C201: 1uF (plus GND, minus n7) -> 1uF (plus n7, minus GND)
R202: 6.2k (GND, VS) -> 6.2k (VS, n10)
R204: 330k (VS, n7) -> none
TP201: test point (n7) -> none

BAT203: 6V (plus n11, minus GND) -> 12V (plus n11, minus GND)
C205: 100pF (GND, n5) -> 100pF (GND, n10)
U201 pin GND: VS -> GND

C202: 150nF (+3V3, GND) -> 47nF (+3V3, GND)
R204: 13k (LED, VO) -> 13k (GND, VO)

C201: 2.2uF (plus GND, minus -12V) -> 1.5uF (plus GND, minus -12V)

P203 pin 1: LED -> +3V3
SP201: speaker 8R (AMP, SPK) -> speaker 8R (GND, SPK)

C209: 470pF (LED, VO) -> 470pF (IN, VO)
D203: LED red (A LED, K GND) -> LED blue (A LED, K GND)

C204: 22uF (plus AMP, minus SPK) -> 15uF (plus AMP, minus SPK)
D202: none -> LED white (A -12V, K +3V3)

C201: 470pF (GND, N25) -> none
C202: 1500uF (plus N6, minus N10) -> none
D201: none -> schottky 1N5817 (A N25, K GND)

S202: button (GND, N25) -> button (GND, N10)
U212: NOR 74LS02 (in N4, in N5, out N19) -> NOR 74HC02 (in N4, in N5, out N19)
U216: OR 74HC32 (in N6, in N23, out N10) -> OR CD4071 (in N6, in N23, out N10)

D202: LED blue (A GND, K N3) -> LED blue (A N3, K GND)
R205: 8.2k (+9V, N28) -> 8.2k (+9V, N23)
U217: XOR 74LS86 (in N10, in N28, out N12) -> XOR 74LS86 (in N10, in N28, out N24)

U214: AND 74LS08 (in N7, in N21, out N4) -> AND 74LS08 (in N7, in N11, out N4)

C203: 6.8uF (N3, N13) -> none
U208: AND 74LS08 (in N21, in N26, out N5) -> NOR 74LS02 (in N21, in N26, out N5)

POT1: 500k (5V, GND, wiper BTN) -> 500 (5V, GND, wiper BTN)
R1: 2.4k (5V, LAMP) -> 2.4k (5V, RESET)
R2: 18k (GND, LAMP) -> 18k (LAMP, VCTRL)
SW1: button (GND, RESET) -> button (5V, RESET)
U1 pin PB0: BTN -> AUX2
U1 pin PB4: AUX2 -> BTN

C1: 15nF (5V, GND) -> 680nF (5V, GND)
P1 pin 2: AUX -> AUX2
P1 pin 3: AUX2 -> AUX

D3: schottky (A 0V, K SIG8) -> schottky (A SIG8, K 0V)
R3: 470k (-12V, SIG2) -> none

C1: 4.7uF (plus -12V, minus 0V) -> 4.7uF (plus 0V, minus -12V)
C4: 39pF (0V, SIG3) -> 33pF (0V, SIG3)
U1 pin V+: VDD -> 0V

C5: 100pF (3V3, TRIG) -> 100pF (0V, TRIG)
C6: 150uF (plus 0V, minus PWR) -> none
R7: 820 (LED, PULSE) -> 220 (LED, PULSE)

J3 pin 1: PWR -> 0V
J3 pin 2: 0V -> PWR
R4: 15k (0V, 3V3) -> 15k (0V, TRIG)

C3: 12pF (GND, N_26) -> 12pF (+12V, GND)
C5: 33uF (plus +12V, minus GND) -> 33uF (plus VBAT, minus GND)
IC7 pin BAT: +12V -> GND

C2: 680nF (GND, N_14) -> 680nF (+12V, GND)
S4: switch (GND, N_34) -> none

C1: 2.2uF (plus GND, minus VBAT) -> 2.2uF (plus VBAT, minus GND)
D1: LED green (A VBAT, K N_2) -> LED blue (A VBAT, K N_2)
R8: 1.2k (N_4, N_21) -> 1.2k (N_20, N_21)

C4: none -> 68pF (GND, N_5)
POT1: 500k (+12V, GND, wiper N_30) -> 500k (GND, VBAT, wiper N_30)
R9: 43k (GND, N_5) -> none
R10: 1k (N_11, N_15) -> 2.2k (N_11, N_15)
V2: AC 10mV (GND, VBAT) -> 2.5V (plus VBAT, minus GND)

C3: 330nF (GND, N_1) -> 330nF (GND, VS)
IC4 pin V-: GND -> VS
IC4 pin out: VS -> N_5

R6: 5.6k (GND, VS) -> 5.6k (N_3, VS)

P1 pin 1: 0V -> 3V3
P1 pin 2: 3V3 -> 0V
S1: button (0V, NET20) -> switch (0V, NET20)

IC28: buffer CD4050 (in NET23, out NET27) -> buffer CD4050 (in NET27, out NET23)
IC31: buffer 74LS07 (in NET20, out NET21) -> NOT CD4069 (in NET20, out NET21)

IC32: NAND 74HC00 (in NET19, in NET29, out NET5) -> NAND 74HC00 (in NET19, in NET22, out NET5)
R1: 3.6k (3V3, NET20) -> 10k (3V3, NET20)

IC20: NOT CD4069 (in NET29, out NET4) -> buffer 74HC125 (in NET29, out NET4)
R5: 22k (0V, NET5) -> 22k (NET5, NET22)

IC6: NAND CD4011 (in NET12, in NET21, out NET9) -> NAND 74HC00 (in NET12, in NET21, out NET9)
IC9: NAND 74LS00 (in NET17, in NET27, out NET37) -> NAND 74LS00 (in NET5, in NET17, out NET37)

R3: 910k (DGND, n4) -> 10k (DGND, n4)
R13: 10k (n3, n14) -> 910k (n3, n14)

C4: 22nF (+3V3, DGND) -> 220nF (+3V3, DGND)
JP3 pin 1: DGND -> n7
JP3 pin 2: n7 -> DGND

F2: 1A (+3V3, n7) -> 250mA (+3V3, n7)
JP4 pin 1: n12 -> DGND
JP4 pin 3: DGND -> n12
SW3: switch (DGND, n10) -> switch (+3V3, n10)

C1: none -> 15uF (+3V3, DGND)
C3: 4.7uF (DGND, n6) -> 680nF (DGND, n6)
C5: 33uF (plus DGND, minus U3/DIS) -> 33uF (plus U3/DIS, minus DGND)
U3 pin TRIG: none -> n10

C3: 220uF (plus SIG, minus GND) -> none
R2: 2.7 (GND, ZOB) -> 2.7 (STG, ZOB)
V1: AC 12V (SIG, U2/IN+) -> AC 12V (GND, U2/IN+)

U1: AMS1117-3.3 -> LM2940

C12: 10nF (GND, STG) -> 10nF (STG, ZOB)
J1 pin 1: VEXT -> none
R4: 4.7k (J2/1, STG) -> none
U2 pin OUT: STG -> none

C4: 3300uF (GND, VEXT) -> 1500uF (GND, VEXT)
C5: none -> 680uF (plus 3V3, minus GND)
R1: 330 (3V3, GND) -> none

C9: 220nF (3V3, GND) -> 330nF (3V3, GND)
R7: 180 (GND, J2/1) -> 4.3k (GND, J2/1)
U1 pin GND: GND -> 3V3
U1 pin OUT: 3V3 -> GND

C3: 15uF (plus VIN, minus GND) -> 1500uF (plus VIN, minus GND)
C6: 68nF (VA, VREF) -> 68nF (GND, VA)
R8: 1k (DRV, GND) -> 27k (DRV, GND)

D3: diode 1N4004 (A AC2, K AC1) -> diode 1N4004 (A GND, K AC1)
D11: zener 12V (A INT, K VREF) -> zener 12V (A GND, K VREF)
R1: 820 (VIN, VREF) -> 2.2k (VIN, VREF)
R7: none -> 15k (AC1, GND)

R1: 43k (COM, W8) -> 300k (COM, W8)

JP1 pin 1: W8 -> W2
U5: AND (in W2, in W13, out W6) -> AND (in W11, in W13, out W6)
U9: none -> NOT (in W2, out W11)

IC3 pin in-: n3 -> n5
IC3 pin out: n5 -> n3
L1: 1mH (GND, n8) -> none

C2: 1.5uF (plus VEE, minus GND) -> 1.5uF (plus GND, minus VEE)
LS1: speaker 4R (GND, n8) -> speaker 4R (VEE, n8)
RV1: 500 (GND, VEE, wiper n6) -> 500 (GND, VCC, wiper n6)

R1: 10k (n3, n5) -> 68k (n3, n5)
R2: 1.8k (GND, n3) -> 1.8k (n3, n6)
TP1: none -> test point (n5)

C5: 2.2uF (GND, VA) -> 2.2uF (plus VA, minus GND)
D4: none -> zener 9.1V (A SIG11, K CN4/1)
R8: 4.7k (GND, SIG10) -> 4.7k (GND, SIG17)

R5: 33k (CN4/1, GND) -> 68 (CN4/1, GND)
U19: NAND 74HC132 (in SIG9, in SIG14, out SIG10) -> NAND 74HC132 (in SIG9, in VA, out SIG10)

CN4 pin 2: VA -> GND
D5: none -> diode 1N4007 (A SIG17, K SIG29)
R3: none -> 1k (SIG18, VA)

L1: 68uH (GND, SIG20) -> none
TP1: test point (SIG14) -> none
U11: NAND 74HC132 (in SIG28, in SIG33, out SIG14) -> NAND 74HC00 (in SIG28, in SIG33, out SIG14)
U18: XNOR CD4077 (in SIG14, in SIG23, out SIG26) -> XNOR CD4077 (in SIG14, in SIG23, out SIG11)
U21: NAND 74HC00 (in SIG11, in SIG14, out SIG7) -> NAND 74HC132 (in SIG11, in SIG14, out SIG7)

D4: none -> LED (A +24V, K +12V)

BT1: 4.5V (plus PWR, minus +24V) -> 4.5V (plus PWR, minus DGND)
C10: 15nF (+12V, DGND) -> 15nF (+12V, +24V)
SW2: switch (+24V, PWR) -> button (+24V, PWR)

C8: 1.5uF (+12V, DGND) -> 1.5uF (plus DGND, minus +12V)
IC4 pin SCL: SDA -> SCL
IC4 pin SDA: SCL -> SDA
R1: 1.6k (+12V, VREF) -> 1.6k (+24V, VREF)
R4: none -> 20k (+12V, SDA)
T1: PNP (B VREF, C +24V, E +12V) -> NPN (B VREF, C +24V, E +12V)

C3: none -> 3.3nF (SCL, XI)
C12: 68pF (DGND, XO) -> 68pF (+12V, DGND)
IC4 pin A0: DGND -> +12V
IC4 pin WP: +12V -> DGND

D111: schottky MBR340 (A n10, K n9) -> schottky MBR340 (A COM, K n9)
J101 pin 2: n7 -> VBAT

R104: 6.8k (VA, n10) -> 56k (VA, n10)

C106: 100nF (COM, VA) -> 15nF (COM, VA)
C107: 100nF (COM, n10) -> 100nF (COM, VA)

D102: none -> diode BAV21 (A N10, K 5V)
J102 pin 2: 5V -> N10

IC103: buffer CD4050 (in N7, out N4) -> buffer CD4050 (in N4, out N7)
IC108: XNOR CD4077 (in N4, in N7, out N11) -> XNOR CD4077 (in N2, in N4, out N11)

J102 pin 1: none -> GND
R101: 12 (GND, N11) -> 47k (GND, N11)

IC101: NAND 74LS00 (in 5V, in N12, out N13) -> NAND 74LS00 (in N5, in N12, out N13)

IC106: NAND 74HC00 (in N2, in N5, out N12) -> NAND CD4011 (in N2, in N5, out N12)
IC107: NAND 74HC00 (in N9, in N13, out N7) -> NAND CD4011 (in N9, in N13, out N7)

________

**ABOUT THIS TASK**
Would you retype the lines above from the one with "R8: 4.7k (GND, SIG10) -> 4.7k (GND, SIG17)" down to the one with "TP1: test point (SIG14) -> none", word for word, both ends included and no other lines?

**SOLUTION TO THE EXERCISE**
R8: 4.7k (GND, SIG10) -> 4.7k (GND, SIG17)

R5: 33k (CN4/1, GND) -> 68 (CN4/1, GND)
U19: NAND 74HC132 (in SIG9, in SIG14, out SIG10) -> NAND 74HC132 (in SIG9, in VA, out SIG10)

CN4 pin 2: VA -> GND
D5: none -> diode 1N4007 (A SIG17, K SIG29)
R3: none -> 1k (SIG18, VA)

L1: 68uH (GND, SIG20) -> none
TP1: test point (SIG14) -> none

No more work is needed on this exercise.